(Input for this task):
□ □ □

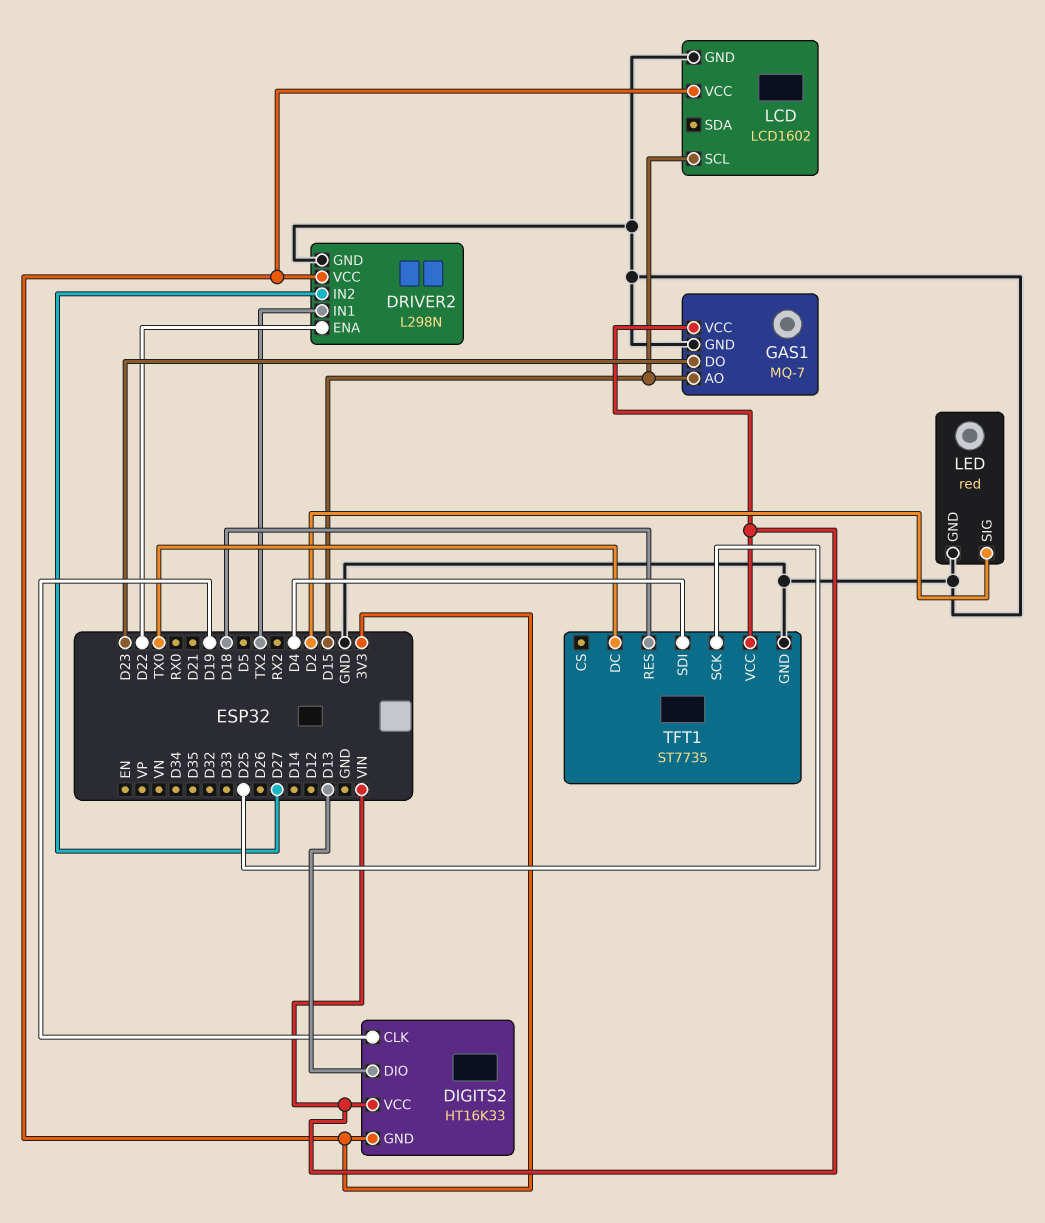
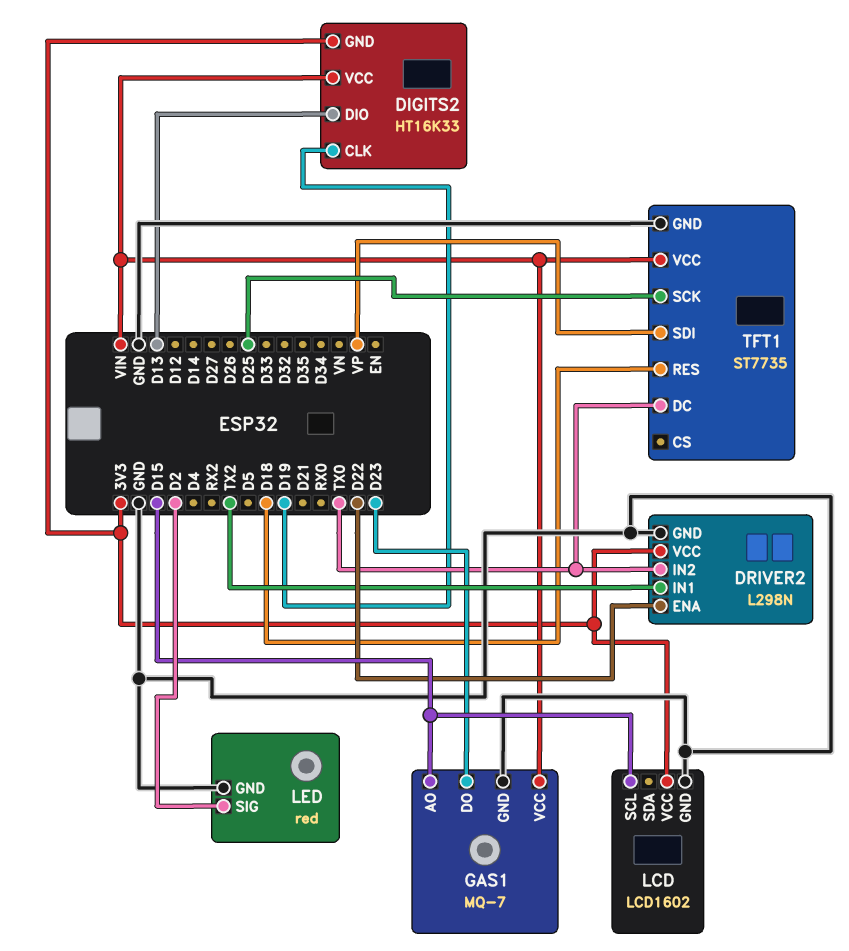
DRIVER2 pin IN2: D27 -> TX0
TFT1 pin SDI: D4 -> VP

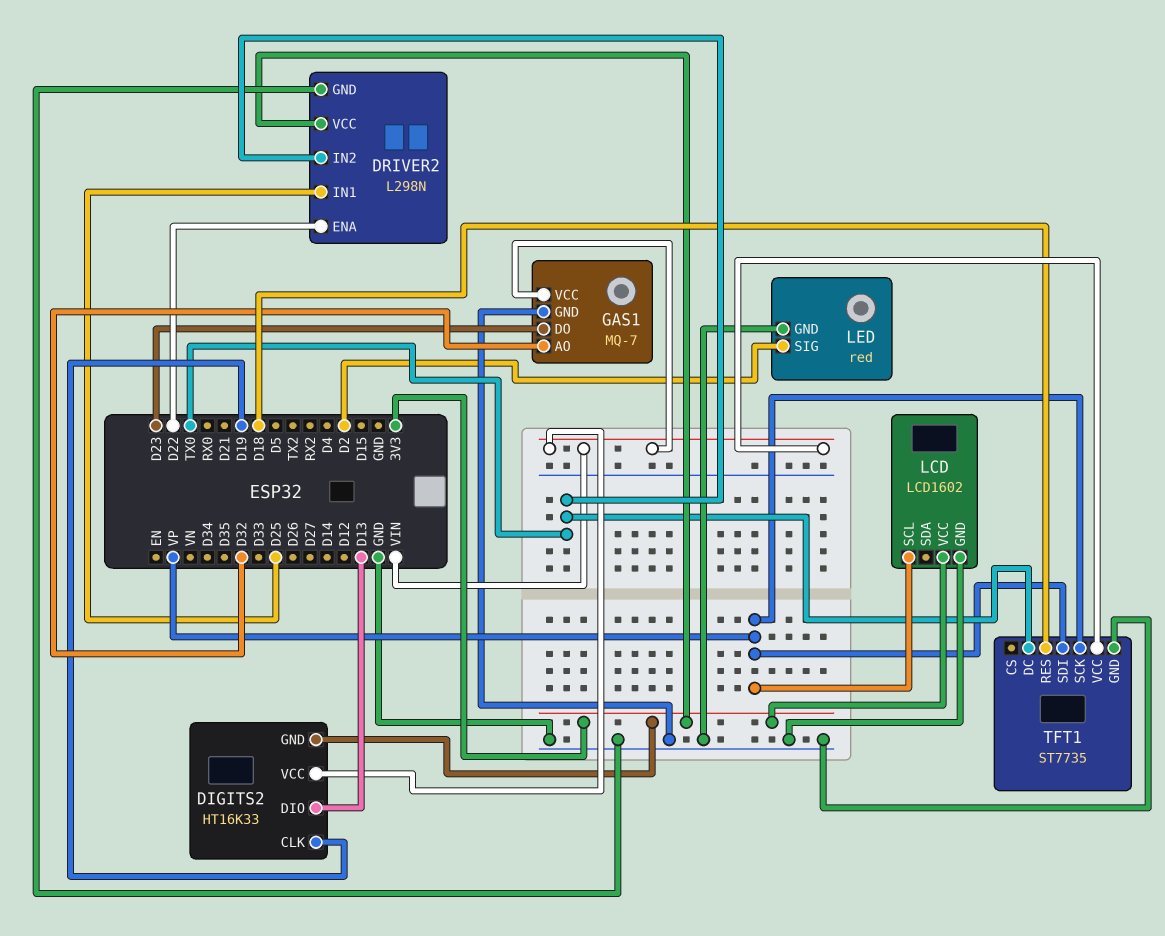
DRIVER2 pin IN1: TX2 -> D25
GAS1 pin AO: D15 -> D32
LCD pin SCL: D15 -> VP
TFT1 pin SCK: D25 -> VP

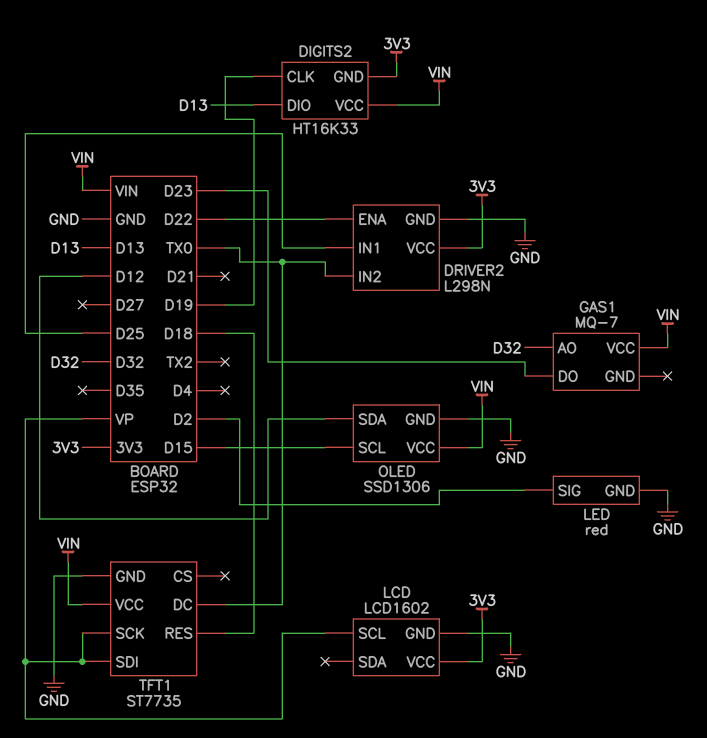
GAS1 pin GND: GND -> none
OLED: none -> SSD1306
OLED pin GND: none -> GND
OLED pin SCL: none -> D15
OLED pin SDA: none -> D12
OLED pin VCC: none -> VIN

□ □ □

(Exercise aim):
Filter these records, keeping every line where the word "OLED" occurs.

(Result):
OLED: none -> SSD1306
OLED pin GND: none -> GND
OLED pin SCL: none -> D15
OLED pin SDA: none -> D12
OLED pin VCC: none -> VIN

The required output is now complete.